* [Activity]:
Look through the material that follows and show every line with the string "brown".

* [Given material]:
- - -

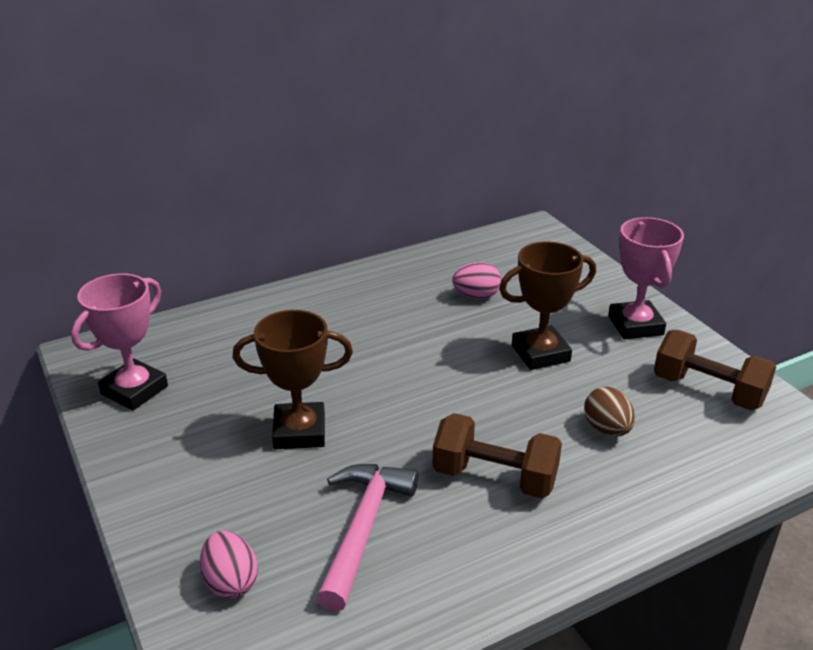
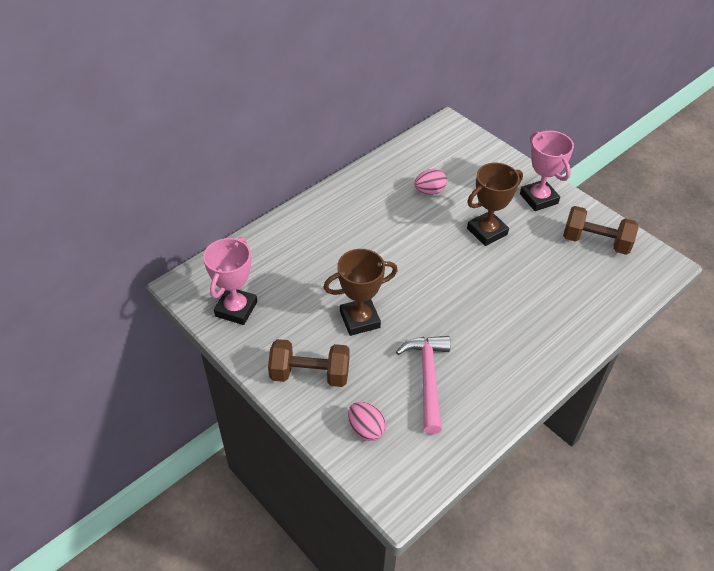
camera: 15 degrees left, 15 degrees up
(495, 477) = (491, 329): brown dumbbell -> brown dumbbell (310, 374)
(607, 429) = (544, 282): brown egg -> none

- - -

* [Reply]:
(495, 477) = (491, 329): brown dumbbell -> brown dumbbell (310, 374)
(607, 429) = (544, 282): brown egg -> none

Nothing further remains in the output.